Scan the records below for the line with "C3: none -> 47nF (3V3, GND)" and the line with "U15: NOT 74LS04". Repeat those two lines and every line between them exactly, and nothing else.

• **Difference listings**
##########

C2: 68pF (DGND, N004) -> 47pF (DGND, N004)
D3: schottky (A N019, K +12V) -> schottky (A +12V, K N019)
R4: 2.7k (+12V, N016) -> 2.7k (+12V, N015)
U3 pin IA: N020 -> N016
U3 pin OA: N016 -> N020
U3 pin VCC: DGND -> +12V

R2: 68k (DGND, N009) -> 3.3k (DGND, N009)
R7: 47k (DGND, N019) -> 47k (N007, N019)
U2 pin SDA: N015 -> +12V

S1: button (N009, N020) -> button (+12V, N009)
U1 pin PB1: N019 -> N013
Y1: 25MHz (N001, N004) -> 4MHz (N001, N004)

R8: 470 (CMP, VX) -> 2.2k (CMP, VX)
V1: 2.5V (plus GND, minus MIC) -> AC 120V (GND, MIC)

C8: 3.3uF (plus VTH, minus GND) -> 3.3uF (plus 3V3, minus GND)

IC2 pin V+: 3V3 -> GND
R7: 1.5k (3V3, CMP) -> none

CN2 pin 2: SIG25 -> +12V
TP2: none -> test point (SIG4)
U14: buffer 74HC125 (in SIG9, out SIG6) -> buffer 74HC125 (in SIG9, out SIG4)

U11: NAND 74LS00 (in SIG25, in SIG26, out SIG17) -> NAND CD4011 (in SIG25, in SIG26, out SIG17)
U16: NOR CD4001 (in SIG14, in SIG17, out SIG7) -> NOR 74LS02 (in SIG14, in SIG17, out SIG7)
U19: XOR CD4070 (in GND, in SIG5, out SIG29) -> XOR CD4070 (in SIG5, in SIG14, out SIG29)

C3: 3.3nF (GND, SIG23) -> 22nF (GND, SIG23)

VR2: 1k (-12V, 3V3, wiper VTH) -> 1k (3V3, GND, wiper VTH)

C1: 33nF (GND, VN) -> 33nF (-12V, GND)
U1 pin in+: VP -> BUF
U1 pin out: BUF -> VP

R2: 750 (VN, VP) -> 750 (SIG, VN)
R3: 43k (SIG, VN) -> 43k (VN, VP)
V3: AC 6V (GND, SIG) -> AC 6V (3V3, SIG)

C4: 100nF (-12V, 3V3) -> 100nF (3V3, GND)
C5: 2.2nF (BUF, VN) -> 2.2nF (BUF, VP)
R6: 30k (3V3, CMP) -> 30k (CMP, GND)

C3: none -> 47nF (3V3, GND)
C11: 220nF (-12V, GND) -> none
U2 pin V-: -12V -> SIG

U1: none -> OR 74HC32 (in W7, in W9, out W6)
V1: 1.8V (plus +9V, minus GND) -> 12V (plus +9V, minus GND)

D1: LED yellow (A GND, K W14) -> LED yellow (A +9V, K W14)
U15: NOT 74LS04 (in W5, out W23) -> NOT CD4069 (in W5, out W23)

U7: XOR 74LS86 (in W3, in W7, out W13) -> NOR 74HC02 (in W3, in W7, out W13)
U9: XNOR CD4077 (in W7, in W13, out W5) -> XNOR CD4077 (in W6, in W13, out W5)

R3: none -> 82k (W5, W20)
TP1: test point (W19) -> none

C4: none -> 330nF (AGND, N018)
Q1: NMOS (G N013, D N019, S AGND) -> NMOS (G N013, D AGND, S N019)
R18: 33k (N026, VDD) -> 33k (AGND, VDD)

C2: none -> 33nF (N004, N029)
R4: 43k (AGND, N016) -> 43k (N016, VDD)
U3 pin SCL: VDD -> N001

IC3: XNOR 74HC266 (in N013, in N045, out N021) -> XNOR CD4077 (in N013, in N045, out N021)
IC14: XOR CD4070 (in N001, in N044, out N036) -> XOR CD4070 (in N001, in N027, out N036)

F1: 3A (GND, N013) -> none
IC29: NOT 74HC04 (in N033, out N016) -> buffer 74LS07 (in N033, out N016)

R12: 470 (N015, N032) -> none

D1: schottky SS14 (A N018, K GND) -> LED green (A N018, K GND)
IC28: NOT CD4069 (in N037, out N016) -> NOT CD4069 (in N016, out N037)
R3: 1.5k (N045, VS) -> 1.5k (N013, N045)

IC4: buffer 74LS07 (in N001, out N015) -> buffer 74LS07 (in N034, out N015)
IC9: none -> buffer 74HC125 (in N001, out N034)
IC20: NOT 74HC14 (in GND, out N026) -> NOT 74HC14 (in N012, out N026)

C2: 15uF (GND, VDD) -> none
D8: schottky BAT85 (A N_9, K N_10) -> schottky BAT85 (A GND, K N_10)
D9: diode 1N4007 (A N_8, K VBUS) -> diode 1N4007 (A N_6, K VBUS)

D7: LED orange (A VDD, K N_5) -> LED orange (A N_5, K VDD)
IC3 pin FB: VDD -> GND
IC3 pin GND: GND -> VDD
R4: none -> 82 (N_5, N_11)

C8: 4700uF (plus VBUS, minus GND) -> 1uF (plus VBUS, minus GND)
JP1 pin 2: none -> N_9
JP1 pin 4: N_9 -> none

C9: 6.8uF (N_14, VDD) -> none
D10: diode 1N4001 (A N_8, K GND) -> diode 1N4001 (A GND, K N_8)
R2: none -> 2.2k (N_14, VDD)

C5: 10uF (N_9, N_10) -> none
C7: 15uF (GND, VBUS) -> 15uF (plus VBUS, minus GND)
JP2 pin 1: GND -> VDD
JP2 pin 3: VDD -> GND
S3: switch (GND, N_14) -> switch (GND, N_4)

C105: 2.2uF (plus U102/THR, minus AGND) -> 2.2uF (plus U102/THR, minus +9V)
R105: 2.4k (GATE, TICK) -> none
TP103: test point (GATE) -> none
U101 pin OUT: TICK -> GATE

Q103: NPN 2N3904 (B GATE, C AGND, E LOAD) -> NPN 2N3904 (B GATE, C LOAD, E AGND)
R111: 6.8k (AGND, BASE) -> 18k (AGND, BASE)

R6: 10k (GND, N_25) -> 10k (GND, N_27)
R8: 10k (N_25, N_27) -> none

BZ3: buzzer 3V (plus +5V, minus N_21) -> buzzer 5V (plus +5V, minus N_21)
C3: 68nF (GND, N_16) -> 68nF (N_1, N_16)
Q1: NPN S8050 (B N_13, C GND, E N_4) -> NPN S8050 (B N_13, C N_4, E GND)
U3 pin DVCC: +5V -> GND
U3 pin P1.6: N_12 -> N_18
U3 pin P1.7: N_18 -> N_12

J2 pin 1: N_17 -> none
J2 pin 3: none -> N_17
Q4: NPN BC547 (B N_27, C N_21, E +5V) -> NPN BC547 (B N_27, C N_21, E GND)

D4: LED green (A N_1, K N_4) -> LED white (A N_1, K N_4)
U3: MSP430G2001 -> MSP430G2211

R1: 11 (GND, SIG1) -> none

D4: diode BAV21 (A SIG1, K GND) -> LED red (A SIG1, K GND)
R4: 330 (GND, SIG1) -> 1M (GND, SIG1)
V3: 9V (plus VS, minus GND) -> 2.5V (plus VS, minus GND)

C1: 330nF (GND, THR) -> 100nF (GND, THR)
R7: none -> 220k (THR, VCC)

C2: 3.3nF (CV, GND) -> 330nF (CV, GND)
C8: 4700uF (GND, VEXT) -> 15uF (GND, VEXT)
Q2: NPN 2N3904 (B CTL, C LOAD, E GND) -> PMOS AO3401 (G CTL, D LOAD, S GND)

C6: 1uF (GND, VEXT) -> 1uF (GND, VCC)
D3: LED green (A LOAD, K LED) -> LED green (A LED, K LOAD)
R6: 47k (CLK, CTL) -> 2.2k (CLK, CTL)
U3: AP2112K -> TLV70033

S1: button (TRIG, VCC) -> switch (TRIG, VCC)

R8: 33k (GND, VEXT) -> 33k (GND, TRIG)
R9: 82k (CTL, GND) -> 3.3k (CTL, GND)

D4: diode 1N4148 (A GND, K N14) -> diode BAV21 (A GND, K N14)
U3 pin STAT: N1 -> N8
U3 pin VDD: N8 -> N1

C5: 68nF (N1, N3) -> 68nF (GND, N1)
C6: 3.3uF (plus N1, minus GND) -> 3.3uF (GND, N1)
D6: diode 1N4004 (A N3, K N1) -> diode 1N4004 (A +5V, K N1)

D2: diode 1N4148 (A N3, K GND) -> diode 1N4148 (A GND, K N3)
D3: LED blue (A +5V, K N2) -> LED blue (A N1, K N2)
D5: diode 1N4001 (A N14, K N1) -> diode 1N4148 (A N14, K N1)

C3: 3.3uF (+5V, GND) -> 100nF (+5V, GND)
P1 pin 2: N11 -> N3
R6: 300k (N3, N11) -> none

##########

• **Your response**
C3: none -> 47nF (3V3, GND)
C11: 220nF (-12V, GND) -> none
U2 pin V-: -12V -> SIG

U1: none -> OR 74HC32 (in W7, in W9, out W6)
V1: 1.8V (plus +9V, minus GND) -> 12V (plus +9V, minus GND)

D1: LED yellow (A GND, K W14) -> LED yellow (A +9V, K W14)
U15: NOT 74LS04 (in W5, out W23) -> NOT CD4069 (in W5, out W23)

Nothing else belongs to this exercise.